[Start of section]
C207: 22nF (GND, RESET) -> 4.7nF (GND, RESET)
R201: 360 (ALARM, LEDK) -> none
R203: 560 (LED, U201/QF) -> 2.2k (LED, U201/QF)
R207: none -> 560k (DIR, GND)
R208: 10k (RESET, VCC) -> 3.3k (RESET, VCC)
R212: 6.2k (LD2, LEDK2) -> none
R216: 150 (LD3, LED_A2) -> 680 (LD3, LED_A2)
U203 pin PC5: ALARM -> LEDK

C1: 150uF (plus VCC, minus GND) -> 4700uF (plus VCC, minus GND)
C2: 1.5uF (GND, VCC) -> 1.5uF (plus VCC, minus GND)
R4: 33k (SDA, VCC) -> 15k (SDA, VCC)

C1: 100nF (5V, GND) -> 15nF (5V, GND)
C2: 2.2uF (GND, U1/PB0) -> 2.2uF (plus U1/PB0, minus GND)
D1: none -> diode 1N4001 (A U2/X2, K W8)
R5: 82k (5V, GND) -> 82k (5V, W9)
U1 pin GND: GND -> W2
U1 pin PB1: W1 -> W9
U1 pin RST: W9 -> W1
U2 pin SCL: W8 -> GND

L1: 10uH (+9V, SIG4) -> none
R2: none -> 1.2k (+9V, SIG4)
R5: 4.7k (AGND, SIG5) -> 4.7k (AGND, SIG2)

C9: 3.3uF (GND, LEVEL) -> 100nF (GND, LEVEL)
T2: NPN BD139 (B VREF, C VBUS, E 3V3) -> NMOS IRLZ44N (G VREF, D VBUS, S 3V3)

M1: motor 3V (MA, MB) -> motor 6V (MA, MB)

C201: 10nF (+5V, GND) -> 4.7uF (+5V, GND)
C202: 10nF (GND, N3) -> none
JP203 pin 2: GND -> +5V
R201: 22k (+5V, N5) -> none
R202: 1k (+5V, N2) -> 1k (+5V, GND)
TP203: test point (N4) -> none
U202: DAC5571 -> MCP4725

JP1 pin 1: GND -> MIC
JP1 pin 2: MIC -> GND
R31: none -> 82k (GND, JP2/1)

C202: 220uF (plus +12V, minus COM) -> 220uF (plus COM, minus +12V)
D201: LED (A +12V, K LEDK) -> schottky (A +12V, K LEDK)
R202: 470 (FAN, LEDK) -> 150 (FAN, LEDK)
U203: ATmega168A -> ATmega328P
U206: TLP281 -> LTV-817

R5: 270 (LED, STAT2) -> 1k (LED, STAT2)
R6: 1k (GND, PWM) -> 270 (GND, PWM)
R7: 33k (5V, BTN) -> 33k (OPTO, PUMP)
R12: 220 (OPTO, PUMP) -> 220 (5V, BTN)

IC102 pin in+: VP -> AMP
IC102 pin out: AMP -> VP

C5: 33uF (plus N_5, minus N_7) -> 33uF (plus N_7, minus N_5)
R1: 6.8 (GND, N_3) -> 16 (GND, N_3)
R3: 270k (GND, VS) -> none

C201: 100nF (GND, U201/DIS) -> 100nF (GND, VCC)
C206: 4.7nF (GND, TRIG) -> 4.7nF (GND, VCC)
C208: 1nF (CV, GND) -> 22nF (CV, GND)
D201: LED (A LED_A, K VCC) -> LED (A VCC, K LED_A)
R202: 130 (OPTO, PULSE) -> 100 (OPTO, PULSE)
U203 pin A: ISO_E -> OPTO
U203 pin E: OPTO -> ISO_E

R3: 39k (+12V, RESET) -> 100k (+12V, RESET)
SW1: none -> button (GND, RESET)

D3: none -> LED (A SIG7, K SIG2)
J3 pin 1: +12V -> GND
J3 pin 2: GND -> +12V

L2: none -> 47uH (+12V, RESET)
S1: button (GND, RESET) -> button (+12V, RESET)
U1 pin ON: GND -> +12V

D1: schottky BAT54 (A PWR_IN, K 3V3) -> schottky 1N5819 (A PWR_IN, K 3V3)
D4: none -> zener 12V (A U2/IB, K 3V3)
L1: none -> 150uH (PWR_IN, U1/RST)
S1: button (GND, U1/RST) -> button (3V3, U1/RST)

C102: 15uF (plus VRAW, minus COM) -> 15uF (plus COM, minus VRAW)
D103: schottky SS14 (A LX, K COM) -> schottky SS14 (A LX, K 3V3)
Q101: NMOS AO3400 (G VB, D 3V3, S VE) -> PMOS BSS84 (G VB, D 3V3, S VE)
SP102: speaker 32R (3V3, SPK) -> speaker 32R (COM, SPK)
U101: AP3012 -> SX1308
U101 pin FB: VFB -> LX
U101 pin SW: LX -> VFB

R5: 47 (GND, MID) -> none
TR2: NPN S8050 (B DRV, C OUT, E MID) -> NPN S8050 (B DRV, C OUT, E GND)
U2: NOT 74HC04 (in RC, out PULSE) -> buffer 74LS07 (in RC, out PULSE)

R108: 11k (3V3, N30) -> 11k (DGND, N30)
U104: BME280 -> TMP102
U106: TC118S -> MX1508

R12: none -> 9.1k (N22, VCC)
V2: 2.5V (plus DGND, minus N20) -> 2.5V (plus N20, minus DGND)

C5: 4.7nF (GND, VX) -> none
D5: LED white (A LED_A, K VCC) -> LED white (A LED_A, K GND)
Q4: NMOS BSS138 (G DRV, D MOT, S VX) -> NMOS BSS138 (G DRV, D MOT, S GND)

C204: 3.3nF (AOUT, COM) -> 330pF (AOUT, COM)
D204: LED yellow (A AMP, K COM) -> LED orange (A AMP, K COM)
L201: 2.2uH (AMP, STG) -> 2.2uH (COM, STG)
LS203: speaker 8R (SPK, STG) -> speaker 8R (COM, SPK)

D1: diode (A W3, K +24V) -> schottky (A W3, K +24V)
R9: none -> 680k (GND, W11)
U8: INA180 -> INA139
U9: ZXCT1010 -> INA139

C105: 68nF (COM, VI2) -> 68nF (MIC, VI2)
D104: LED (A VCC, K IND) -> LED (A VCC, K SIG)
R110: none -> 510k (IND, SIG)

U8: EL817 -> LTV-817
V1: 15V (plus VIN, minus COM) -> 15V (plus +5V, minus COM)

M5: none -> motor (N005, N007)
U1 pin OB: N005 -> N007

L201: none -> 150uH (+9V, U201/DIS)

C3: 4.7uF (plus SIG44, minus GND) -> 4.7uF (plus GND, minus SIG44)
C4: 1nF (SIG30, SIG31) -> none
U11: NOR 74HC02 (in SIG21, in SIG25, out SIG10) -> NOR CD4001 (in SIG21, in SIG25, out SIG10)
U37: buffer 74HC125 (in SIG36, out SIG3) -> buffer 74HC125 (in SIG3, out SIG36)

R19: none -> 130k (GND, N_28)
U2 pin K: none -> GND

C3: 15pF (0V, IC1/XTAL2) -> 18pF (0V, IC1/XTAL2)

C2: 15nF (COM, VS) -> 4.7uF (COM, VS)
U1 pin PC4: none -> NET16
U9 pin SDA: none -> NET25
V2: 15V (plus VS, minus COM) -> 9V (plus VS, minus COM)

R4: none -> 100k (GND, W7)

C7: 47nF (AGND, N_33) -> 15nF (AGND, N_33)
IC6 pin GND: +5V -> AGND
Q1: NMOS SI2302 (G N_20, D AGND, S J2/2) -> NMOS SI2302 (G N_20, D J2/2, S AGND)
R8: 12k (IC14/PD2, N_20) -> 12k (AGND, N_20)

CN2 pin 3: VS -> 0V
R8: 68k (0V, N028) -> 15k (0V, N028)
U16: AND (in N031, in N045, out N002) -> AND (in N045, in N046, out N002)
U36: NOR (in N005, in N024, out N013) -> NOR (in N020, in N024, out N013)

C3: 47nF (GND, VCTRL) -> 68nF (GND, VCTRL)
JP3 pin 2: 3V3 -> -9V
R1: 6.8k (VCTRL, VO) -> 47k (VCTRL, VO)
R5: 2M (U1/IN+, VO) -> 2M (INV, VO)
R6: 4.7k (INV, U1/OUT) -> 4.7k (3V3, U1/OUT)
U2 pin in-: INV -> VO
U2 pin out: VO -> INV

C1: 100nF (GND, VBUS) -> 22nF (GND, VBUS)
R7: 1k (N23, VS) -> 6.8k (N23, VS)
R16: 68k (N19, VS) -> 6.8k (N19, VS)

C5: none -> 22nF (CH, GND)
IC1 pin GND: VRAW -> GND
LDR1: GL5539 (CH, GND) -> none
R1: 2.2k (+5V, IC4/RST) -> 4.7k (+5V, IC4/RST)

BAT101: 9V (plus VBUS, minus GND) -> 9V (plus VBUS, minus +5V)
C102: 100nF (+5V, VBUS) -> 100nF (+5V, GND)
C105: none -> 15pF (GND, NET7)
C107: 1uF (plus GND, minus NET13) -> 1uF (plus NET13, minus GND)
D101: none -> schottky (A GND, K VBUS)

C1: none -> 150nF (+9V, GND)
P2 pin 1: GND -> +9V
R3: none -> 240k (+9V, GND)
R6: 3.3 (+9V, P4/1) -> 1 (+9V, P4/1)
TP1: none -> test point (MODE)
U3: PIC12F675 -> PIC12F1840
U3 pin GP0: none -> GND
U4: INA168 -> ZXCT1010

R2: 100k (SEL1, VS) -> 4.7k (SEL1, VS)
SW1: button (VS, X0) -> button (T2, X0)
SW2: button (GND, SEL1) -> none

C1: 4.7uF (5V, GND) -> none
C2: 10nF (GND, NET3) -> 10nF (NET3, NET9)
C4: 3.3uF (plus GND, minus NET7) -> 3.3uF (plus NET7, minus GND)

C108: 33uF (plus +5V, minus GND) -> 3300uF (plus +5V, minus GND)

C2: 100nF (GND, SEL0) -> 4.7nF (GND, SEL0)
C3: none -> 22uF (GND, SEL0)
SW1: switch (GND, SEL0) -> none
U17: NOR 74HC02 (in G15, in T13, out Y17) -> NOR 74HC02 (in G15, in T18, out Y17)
[End of section]
Quote only the stretch of lines that starts the data above and ends with the line containing "SW1: none -> button (GND, RESET)", both included.

**ANSWER TO THE EXERCISE**
C207: 22nF (GND, RESET) -> 4.7nF (GND, RESET)
R201: 360 (ALARM, LEDK) -> none
R203: 560 (LED, U201/QF) -> 2.2k (LED, U201/QF)
R207: none -> 560k (DIR, GND)
R208: 10k (RESET, VCC) -> 3.3k (RESET, VCC)
R212: 6.2k (LD2, LEDK2) -> none
R216: 150 (LD3, LED_A2) -> 680 (LD3, LED_A2)
U203 pin PC5: ALARM -> LEDK

C1: 150uF (plus VCC, minus GND) -> 4700uF (plus VCC, minus GND)
C2: 1.5uF (GND, VCC) -> 1.5uF (plus VCC, minus GND)
R4: 33k (SDA, VCC) -> 15k (SDA, VCC)

C1: 100nF (5V, GND) -> 15nF (5V, GND)
C2: 2.2uF (GND, U1/PB0) -> 2.2uF (plus U1/PB0, minus GND)
D1: none -> diode 1N4001 (A U2/X2, K W8)
R5: 82k (5V, GND) -> 82k (5V, W9)
U1 pin GND: GND -> W2
U1 pin PB1: W1 -> W9
U1 pin RST: W9 -> W1
U2 pin SCL: W8 -> GND

L1: 10uH (+9V, SIG4) -> none
R2: none -> 1.2k (+9V, SIG4)
R5: 4.7k (AGND, SIG5) -> 4.7k (AGND, SIG2)

C9: 3.3uF (GND, LEVEL) -> 100nF (GND, LEVEL)
T2: NPN BD139 (B VREF, C VBUS, E 3V3) -> NMOS IRLZ44N (G VREF, D VBUS, S 3V3)

M1: motor 3V (MA, MB) -> motor 6V (MA, MB)

C201: 10nF (+5V, GND) -> 4.7uF (+5V, GND)
C202: 10nF (GND, N3) -> none
JP203 pin 2: GND -> +5V
R201: 22k (+5V, N5) -> none
R202: 1k (+5V, N2) -> 1k (+5V, GND)
TP203: test point (N4) -> none
U202: DAC5571 -> MCP4725

JP1 pin 1: GND -> MIC
JP1 pin 2: MIC -> GND
R31: none -> 82k (GND, JP2/1)

C202: 220uF (plus +12V, minus COM) -> 220uF (plus COM, minus +12V)
D201: LED (A +12V, K LEDK) -> schottky (A +12V, K LEDK)
R202: 470 (FAN, LEDK) -> 150 (FAN, LEDK)
U203: ATmega168A -> ATmega328P
U206: TLP281 -> LTV-817

R5: 270 (LED, STAT2) -> 1k (LED, STAT2)
R6: 1k (GND, PWM) -> 270 (GND, PWM)
R7: 33k (5V, BTN) -> 33k (OPTO, PUMP)
R12: 220 (OPTO, PUMP) -> 220 (5V, BTN)

IC102 pin in+: VP -> AMP
IC102 pin out: AMP -> VP

C5: 33uF (plus N_5, minus N_7) -> 33uF (plus N_7, minus N_5)
R1: 6.8 (GND, N_3) -> 16 (GND, N_3)
R3: 270k (GND, VS) -> none

C201: 100nF (GND, U201/DIS) -> 100nF (GND, VCC)
C206: 4.7nF (GND, TRIG) -> 4.7nF (GND, VCC)
C208: 1nF (CV, GND) -> 22nF (CV, GND)
D201: LED (A LED_A, K VCC) -> LED (A VCC, K LED_A)
R202: 130 (OPTO, PULSE) -> 100 (OPTO, PULSE)
U203 pin A: ISO_E -> OPTO
U203 pin E: OPTO -> ISO_E

R3: 39k (+12V, RESET) -> 100k (+12V, RESET)
SW1: none -> button (GND, RESET)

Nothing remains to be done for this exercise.